» **What you need to do**:
Copy the listing below word for word, from the line with "red line: moved 1 px left" to the line with "red square: moved 3 px up", and leave out any pictures that come between them.

» **The data**:
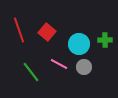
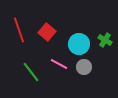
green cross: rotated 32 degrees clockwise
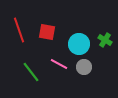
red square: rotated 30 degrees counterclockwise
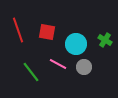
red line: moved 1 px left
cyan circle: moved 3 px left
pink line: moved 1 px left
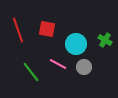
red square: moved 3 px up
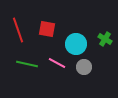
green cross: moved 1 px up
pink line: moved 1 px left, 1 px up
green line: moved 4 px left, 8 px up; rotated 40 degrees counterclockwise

...

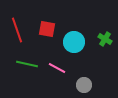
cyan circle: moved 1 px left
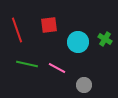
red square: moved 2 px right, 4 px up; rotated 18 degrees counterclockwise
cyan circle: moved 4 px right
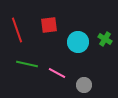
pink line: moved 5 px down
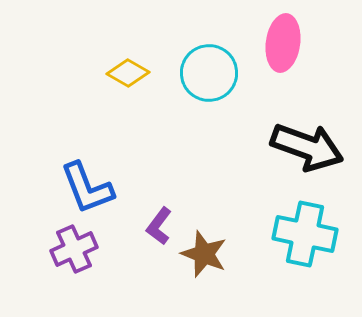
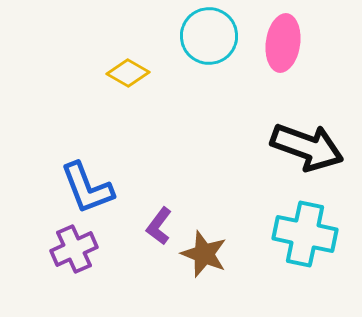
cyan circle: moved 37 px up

» **Expected answer**:
red line: moved 1 px left
cyan circle: moved 3 px left
pink line: moved 1 px left
red square: moved 3 px up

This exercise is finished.